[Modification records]
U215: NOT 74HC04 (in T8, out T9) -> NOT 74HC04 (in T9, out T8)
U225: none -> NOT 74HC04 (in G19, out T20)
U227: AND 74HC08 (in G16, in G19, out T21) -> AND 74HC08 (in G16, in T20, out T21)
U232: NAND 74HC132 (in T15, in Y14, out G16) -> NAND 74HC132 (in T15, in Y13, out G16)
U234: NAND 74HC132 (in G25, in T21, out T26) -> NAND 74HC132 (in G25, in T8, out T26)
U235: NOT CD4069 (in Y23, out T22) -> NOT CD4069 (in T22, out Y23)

__INSTRUCTIONS FOR THE TASK__. Beginning at the top of the entries above, output each line exactly, and end with the line in which "U232: NAND 74HC132" appears.

__COMPLETED EXERCISE__.
U215: NOT 74HC04 (in T8, out T9) -> NOT 74HC04 (in T9, out T8)
U225: none -> NOT 74HC04 (in G19, out T20)
U227: AND 74HC08 (in G16, in G19, out T21) -> AND 74HC08 (in G16, in T20, out T21)
U232: NAND 74HC132 (in T15, in Y14, out G16) -> NAND 74HC132 (in T15, in Y13, out G16)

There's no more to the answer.